For this exercise, restate every line below word for word and drop the images.

Collected data:
***
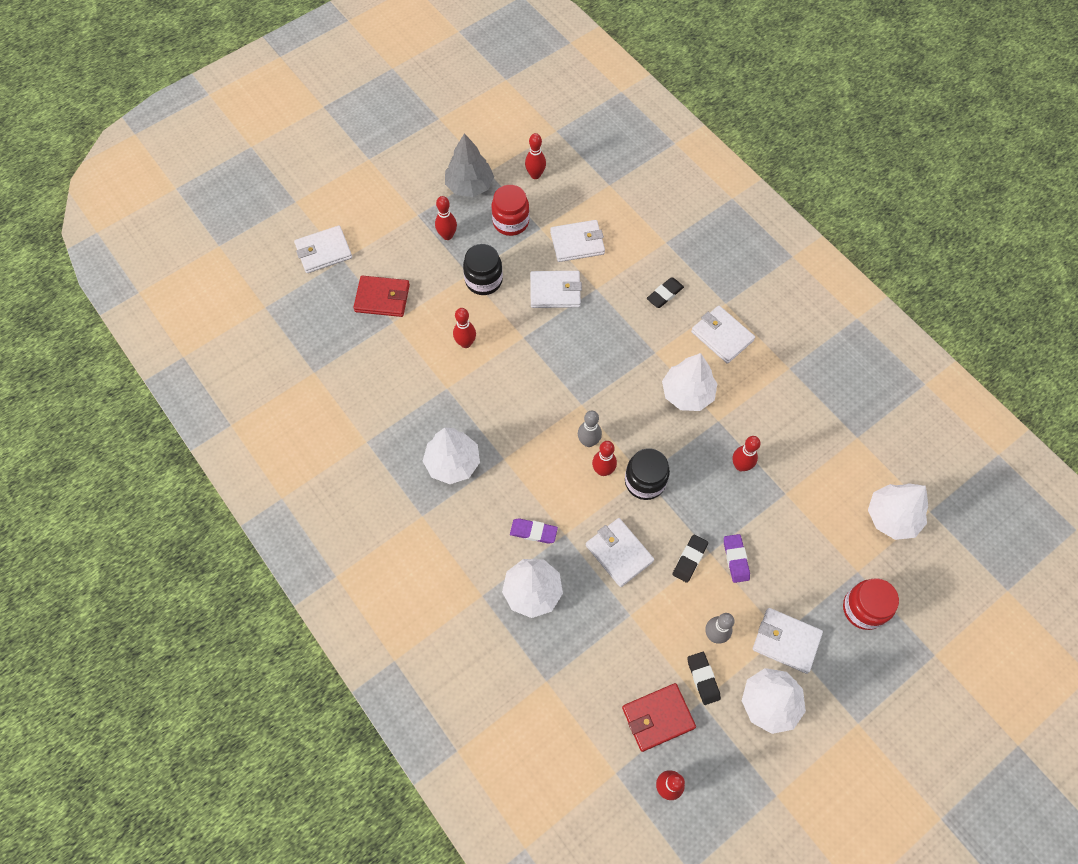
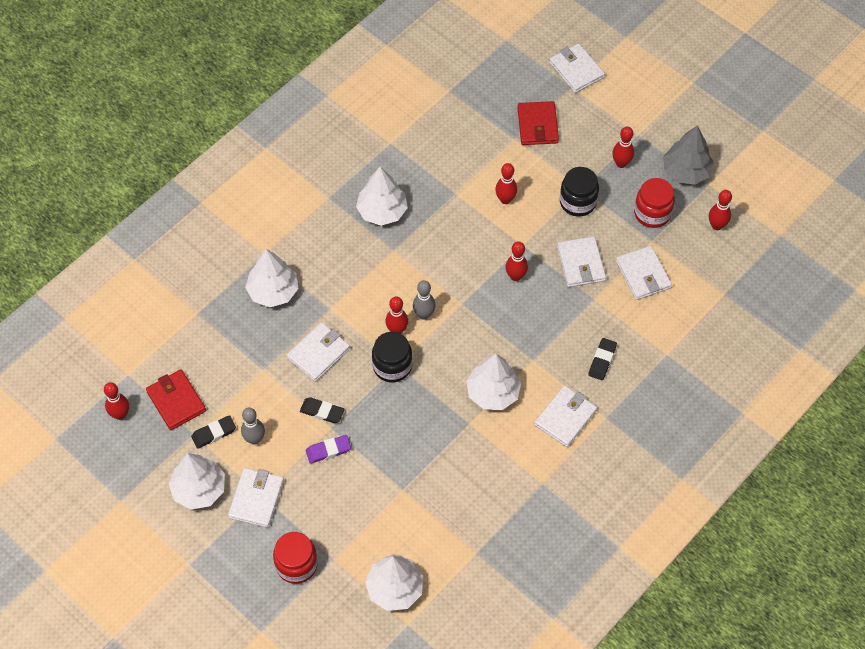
camera: 80 degrees right, 5 degrees down
(533, 532) = (327, 283): purple eraser -> none
(665, 294) = (602, 360): black eraser -> black eraser turned 75 degrees clockwise
(740, 466) = (424, 447): red bowling pin -> red bowling pin (515, 276)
***
Task answer:
camera: 80 degrees right, 5 degrees down
(533, 532) = (327, 283): purple eraser -> none
(665, 294) = (602, 360): black eraser -> black eraser turned 75 degrees clockwise
(740, 466) = (424, 447): red bowling pin -> red bowling pin (515, 276)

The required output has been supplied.